◆ **Task item**: Below are the records. Retype, exactly, the lines from the first through the line with "(157, 316) = (430, 110): red", and leave out the pictures.

◆ **Supplied material**:
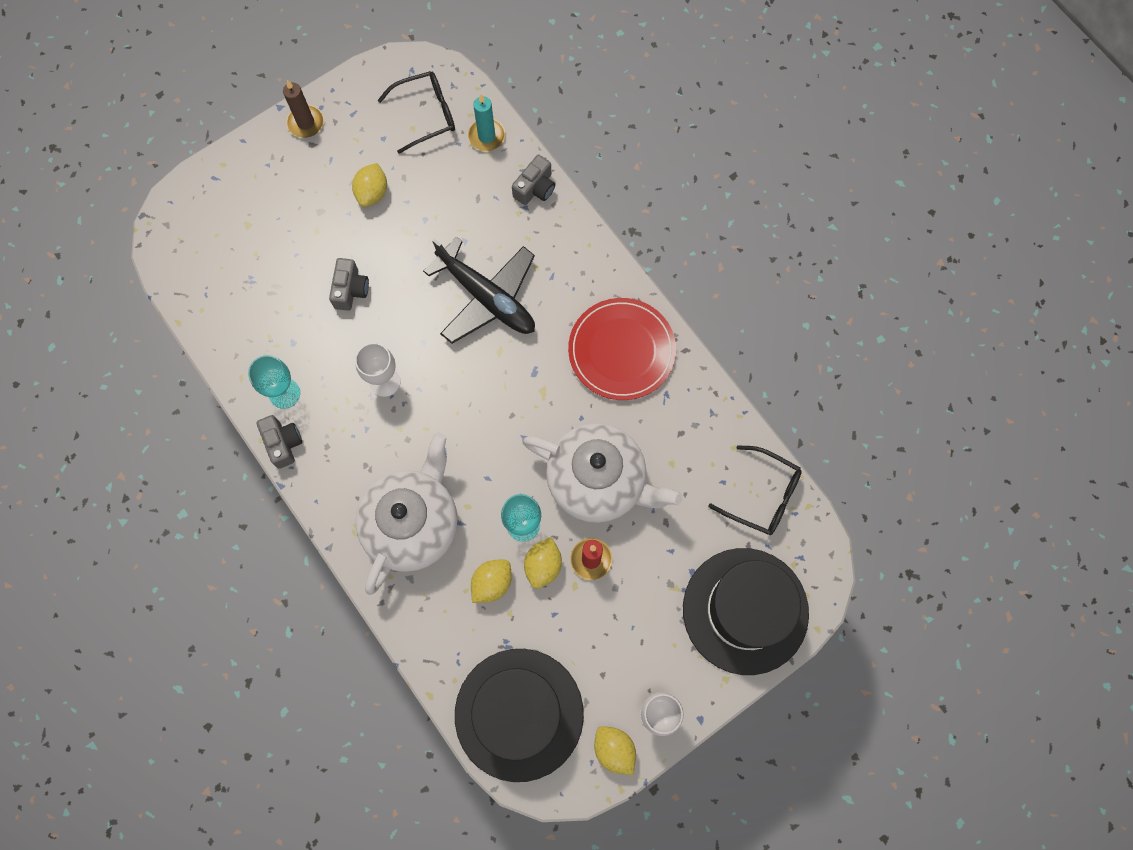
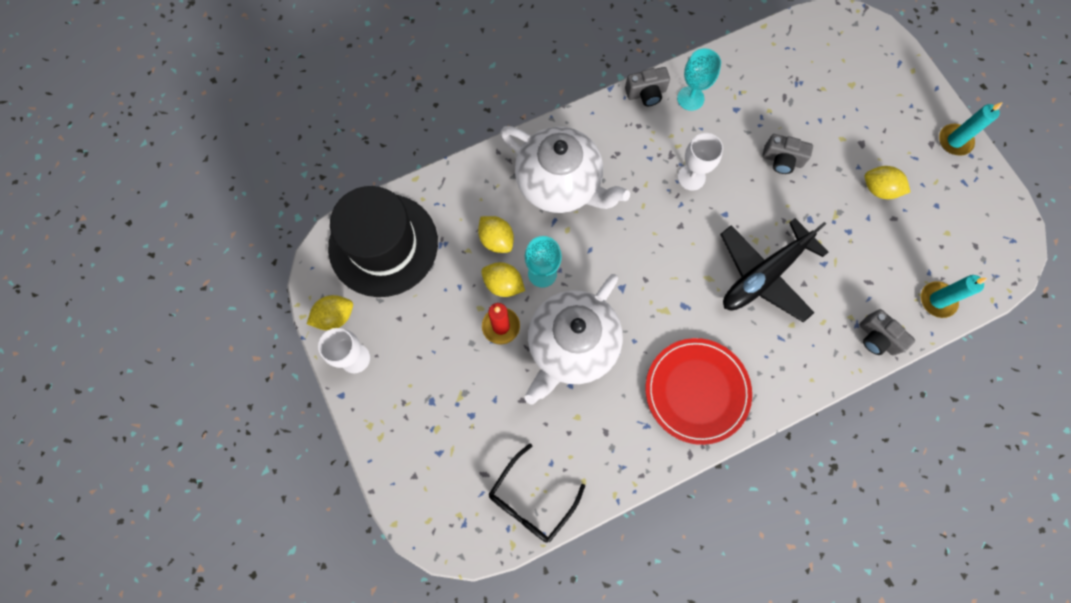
camera: 100 degrees right, 0 degrees up
(306, 123) = (954, 141): brown candle -> turquoise candle
(426, 114) = (962, 247): black glasses -> none
(745, 610) = (426, 457): black hat -> none

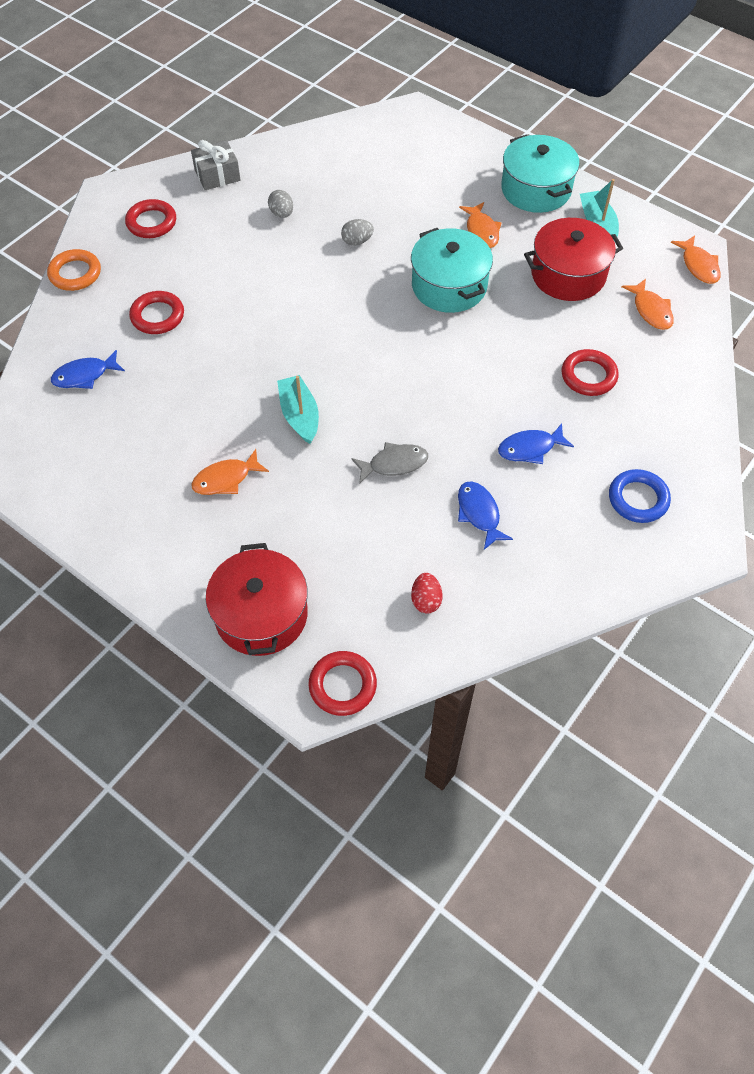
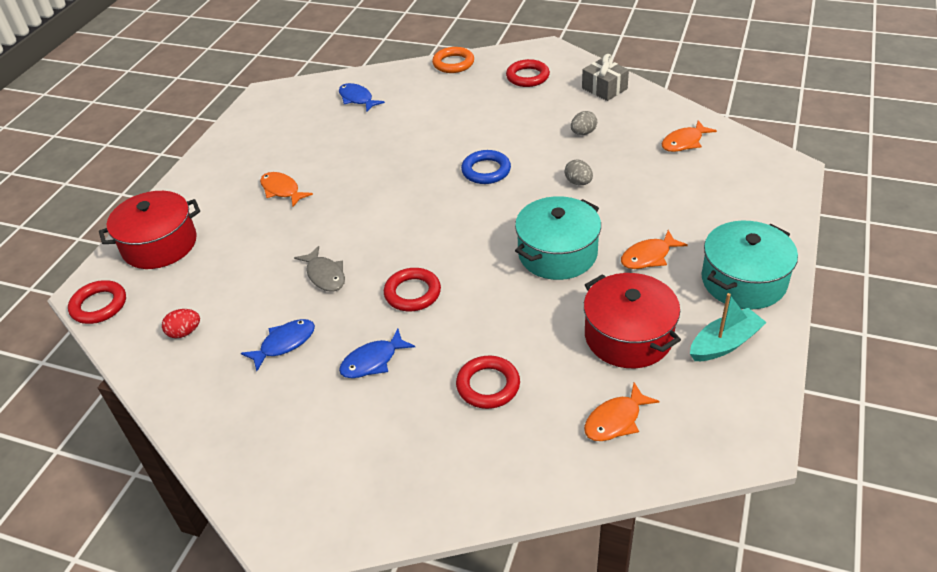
camera: 75 degrees right, 15 degrees down
(157, 316) = (430, 110): red ring -> red ring (412, 293)
(299, 415) = (358, 208): turquoise boat -> none
(530, 448) = (373, 361): blue fish -> blue fish turned 90 degrees counterclockwise
(638, 499) = (334, 463): blue ring -> blue ring (486, 171)
(698, 266) = (722, 453): orange fish -> orange fish (684, 142)

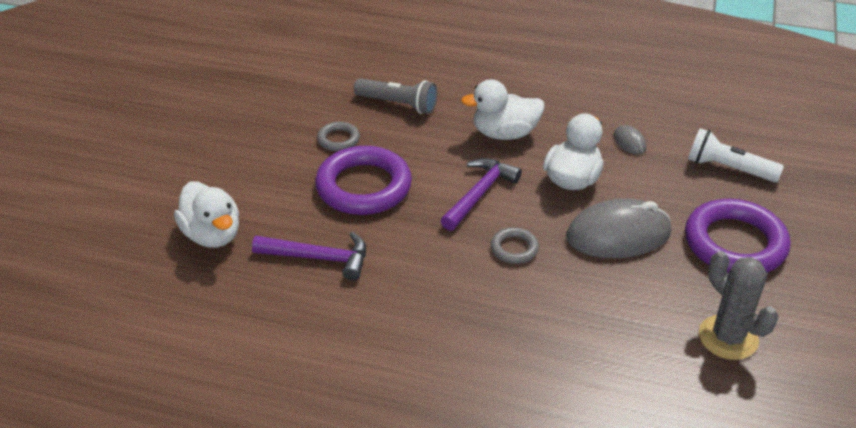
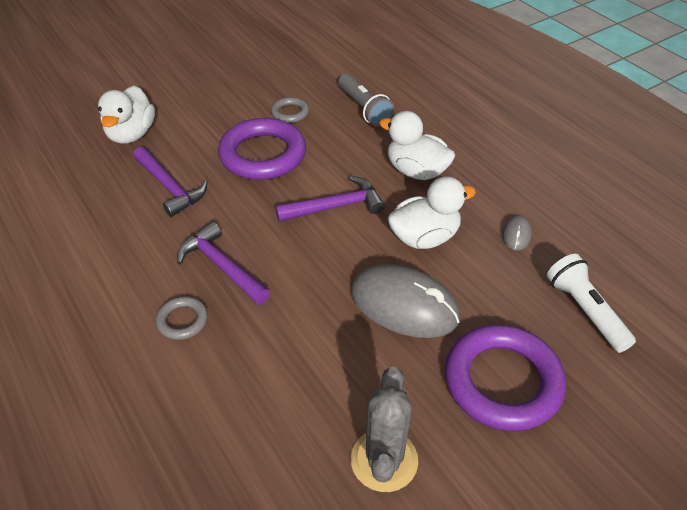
camera: 40 degrees right, 5 degrees up
(453, 290) = (222, 266): none -> purple hammer
(514, 248) = (306, 263): grey ring -> grey ring (182, 320)

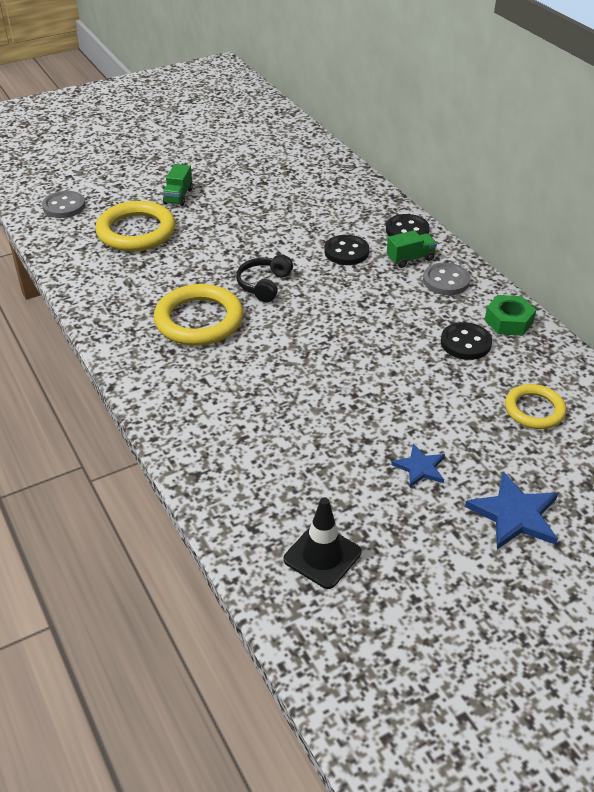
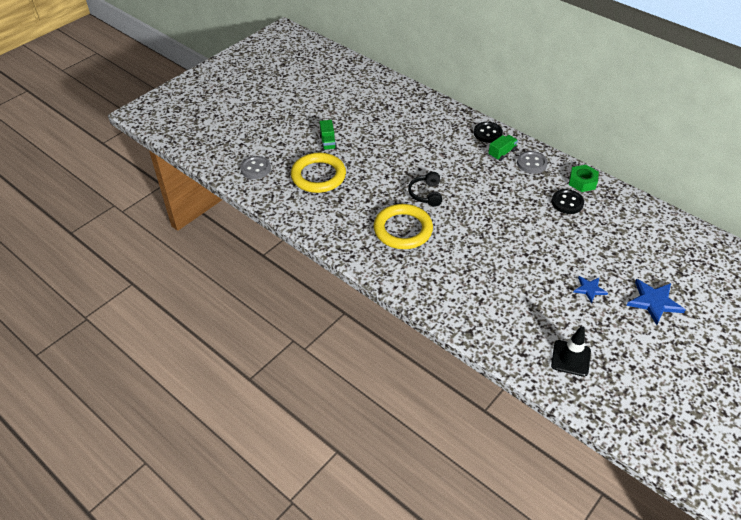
camera: 20 degrees left, 5 degrees up
(346, 252) = (461, 158): black button -> none
(534, 410) = (628, 235): yellow ring -> none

◆ **The answer**:
camera: 100 degrees right, 0 degrees up
(306, 123) = (954, 141): brown candle -> turquoise candle
(426, 114) = (962, 247): black glasses -> none
(745, 610) = (426, 457): black hat -> none

camera: 75 degrees right, 15 degrees down
(157, 316) = (430, 110): red ring -> red ring (412, 293)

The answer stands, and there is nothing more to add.